RECORDS FOR THIS EXERCISE section start

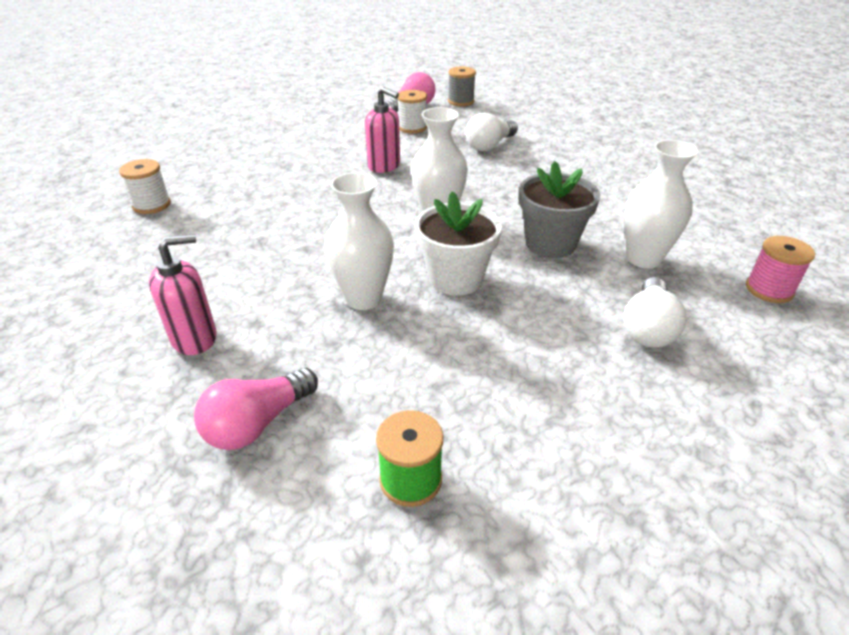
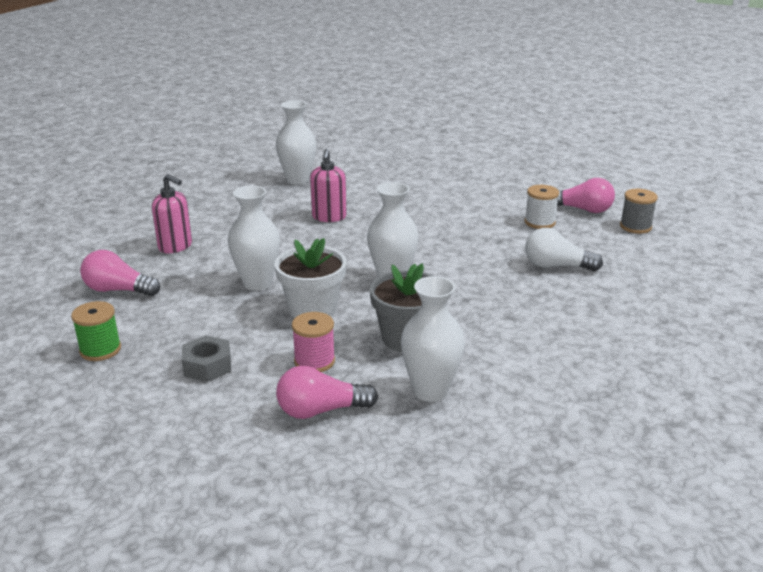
camera: 60 degrees right, 10 degrees down
(152, 205) = (298, 180): white spool -> white vase
(384, 166) = (450, 233): pink soap dispenser -> pink soap dispenser (329, 217)
(519, 385) = (207, 366): none -> grey nut
(648, 328) = (321, 410): white light bulb -> pink light bulb
(769, 290) = (446, 474): pink spool -> pink spool (314, 361)

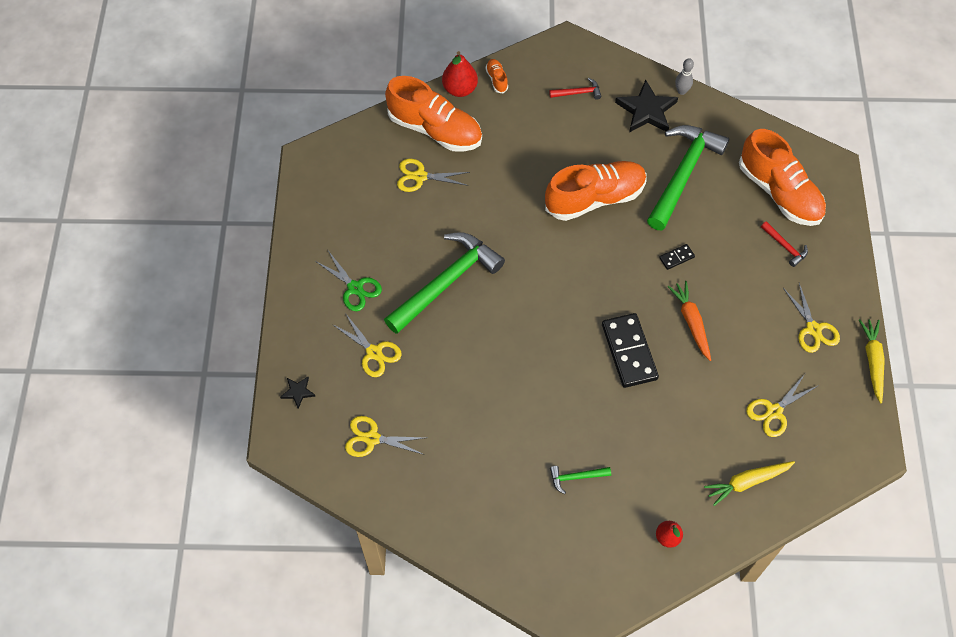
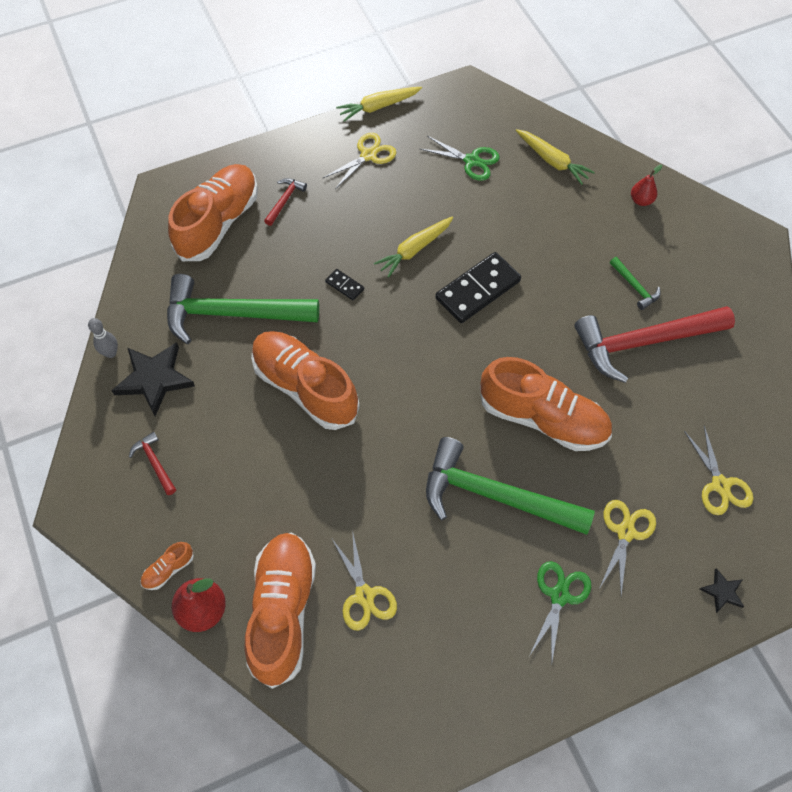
camera: 115 degrees left, 0 degrees up
(490, 343) = (543, 418): none -> orange shoe
(519, 454) = (644, 342): none -> red hammer
(691, 322) = (414, 249): orange carrot -> yellow carrot
(774, 411) = (471, 161): yellow scissors -> green scissors

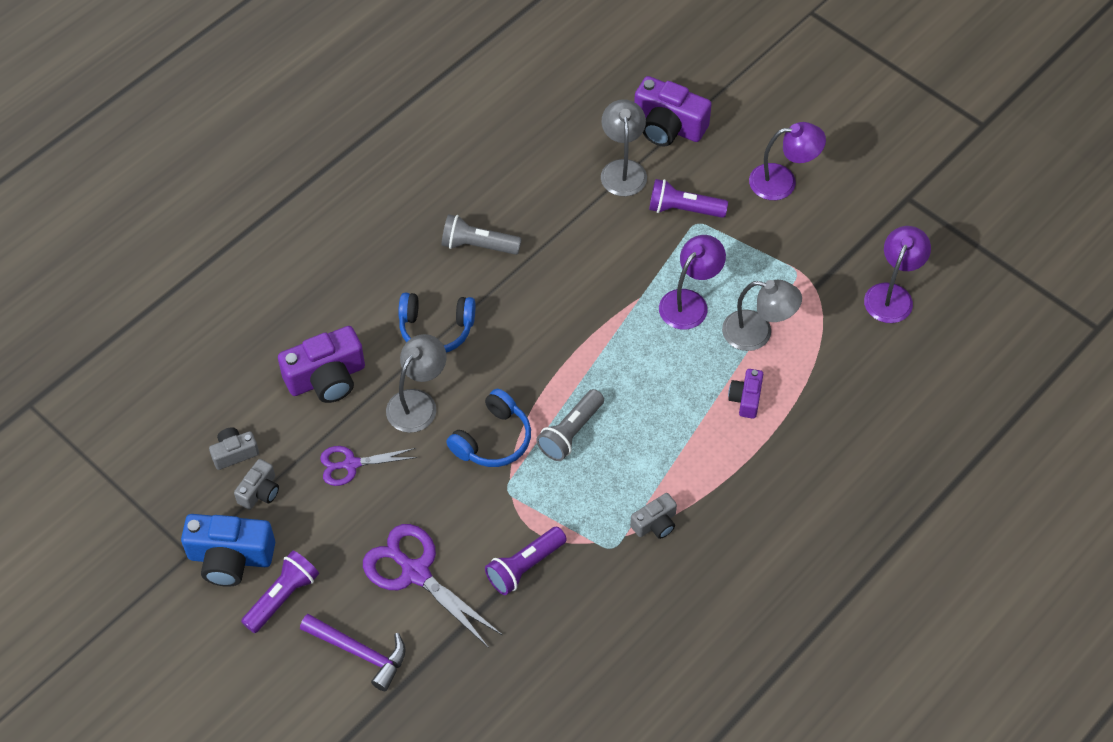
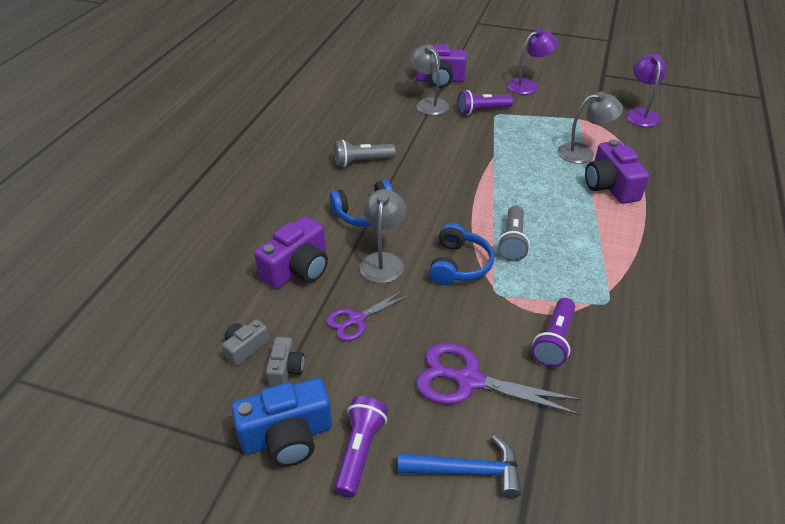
camera: 25 degrees left, 15 degrees down
(359, 652) = (467, 471): purple hammer -> blue hammer
(655, 523) = (623, 275): grey camera -> none
(689, 302) = (527, 150): purple lamp -> none
(746, 399) = (610, 186): purple camera -> purple camera, size x1.82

RECORDS FOR THIS EXERCISE section end

WHAT TO WORK ON -> The answer is the entries above, given again exactly, with no pictures among them.

REPLY TO THE TASK ->
camera: 60 degrees right, 10 degrees down
(152, 205) = (298, 180): white spool -> white vase
(384, 166) = (450, 233): pink soap dispenser -> pink soap dispenser (329, 217)
(519, 385) = (207, 366): none -> grey nut
(648, 328) = (321, 410): white light bulb -> pink light bulb
(769, 290) = (446, 474): pink spool -> pink spool (314, 361)

camera: 115 degrees left, 0 degrees up
(490, 343) = (543, 418): none -> orange shoe
(519, 454) = (644, 342): none -> red hammer
(691, 322) = (414, 249): orange carrot -> yellow carrot
(774, 411) = (471, 161): yellow scissors -> green scissors

camera: 25 degrees left, 15 degrees down
(359, 652) = (467, 471): purple hammer -> blue hammer
(655, 523) = (623, 275): grey camera -> none
(689, 302) = (527, 150): purple lamp -> none
(746, 399) = (610, 186): purple camera -> purple camera, size x1.82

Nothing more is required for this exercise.